EXERCISE DETAILS: Which lines run from the one containing "orange semicircle: (24, 80)" to the end of the entries below? Reproduce them exactly, both ends included.

Geometric shape edit sequences:

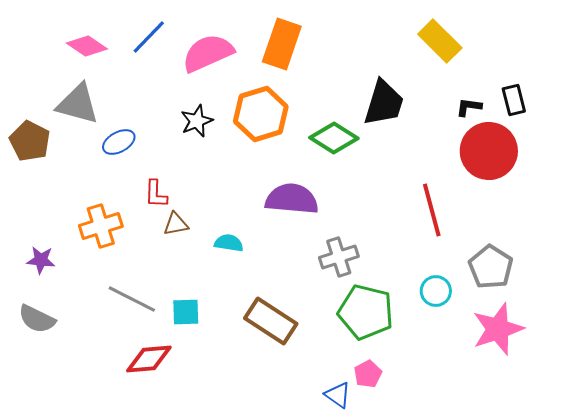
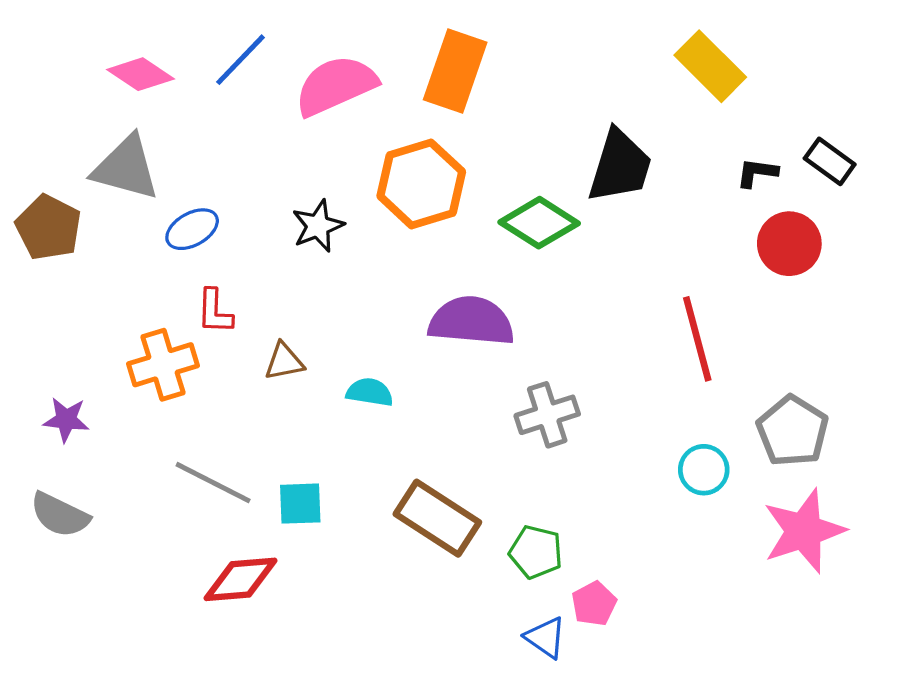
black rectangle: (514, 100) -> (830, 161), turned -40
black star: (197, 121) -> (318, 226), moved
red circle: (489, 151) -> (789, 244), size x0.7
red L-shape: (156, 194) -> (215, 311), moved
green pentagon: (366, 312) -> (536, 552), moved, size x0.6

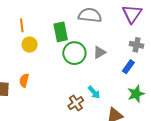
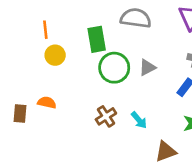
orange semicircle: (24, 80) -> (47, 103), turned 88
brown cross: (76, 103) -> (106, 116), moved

ANSWER:
orange semicircle: (24, 80) -> (47, 103), turned 88
brown cross: (76, 103) -> (106, 116), moved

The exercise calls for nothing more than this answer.